▶ **Data excerpts**
%%

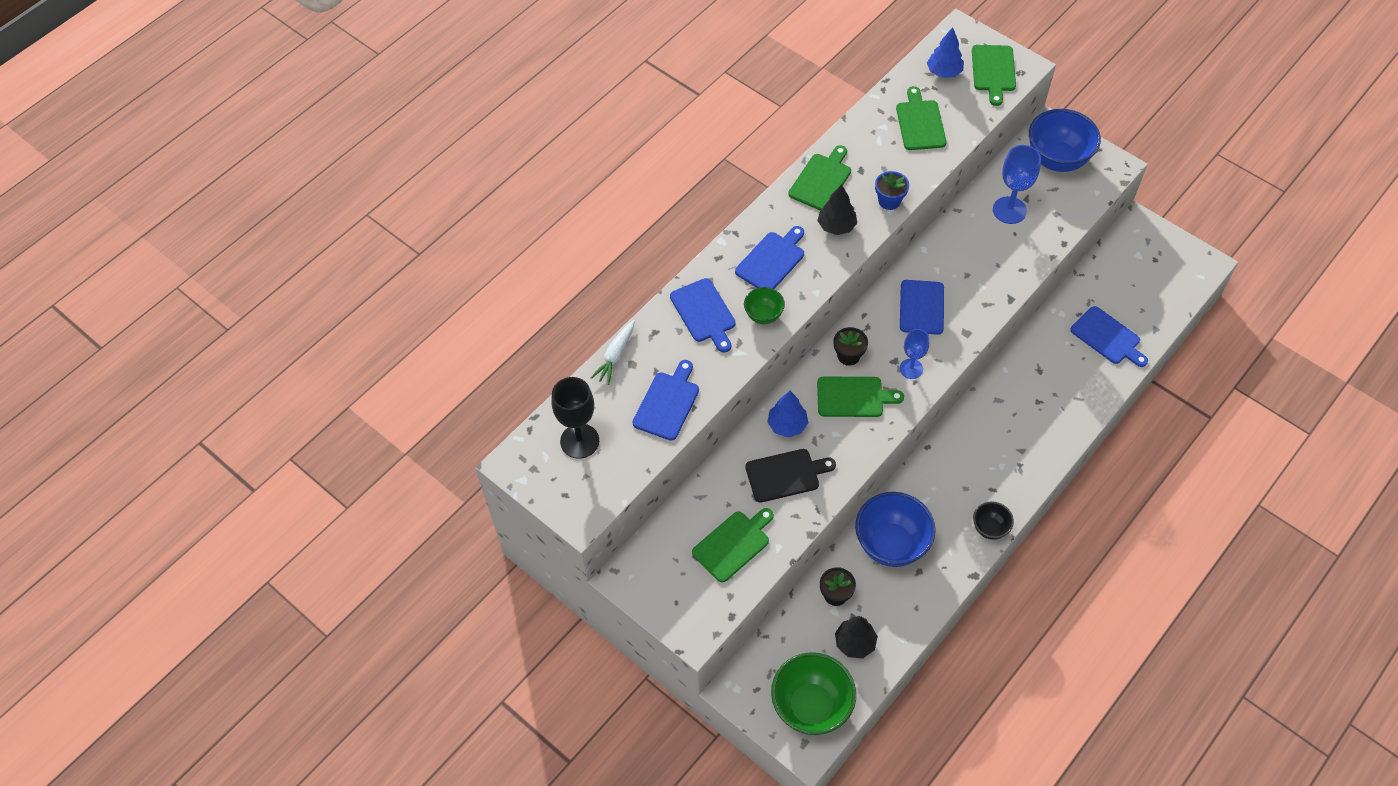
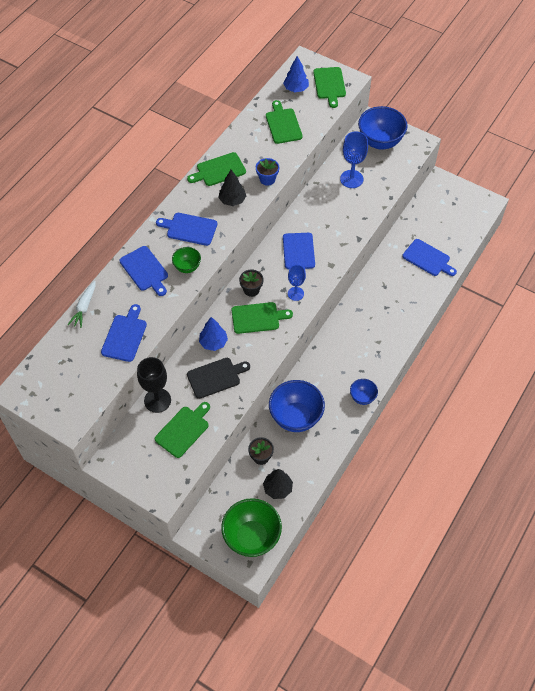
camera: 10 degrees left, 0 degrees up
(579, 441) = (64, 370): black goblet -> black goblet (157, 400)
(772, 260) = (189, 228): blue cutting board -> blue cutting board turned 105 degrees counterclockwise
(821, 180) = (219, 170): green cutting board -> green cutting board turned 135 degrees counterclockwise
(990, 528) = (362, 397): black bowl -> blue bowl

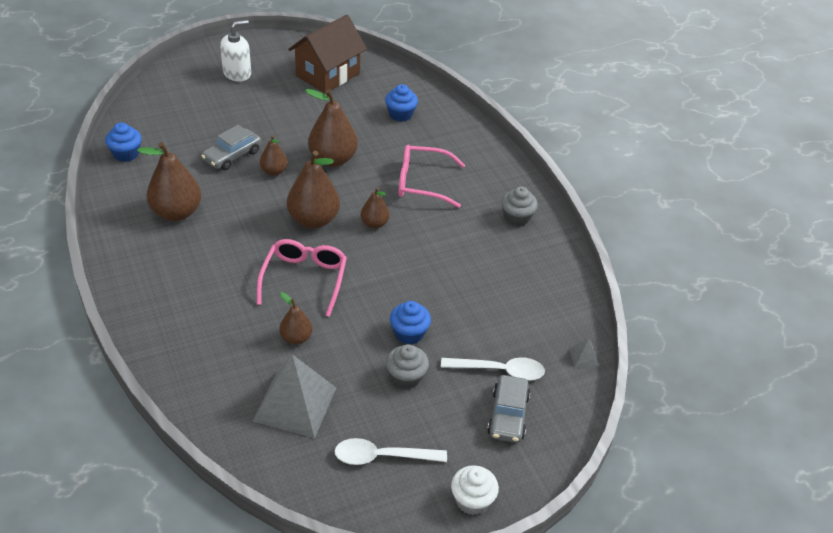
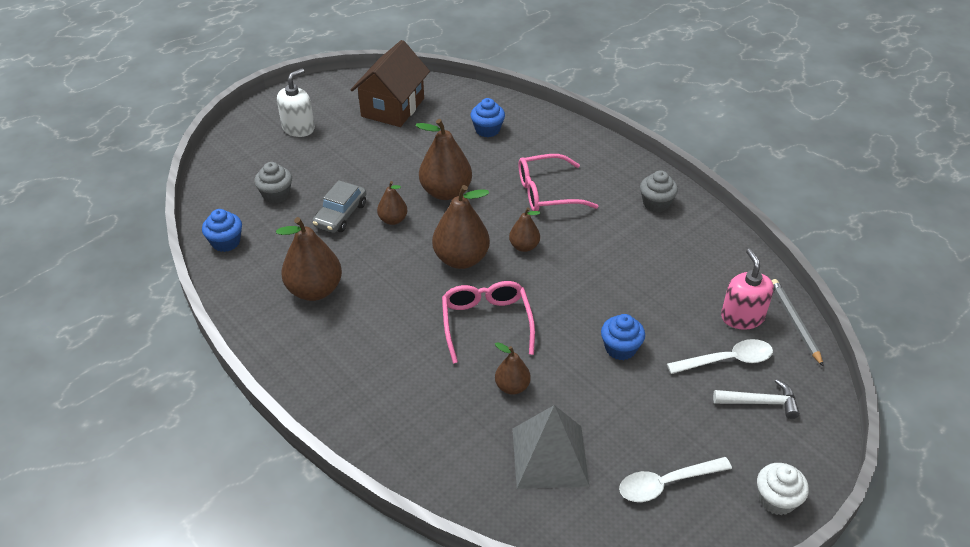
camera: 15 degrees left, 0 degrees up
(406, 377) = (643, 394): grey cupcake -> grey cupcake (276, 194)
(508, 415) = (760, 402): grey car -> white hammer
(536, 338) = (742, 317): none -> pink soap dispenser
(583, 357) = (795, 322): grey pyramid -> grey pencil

%%

▶ **Your task**
At the line containing "(821, 180) = (219, 170): green", begin reproducing the entries word for word, and continue through their last line. Leave out the pictures.

▶ **Output of the task**
(821, 180) = (219, 170): green cutting board -> green cutting board turned 135 degrees counterclockwise
(990, 528) = (362, 397): black bowl -> blue bowl

camera: 15 degrees left, 0 degrees up
(406, 377) = (643, 394): grey cupcake -> grey cupcake (276, 194)
(508, 415) = (760, 402): grey car -> white hammer
(536, 338) = (742, 317): none -> pink soap dispenser
(583, 357) = (795, 322): grey pyramid -> grey pencil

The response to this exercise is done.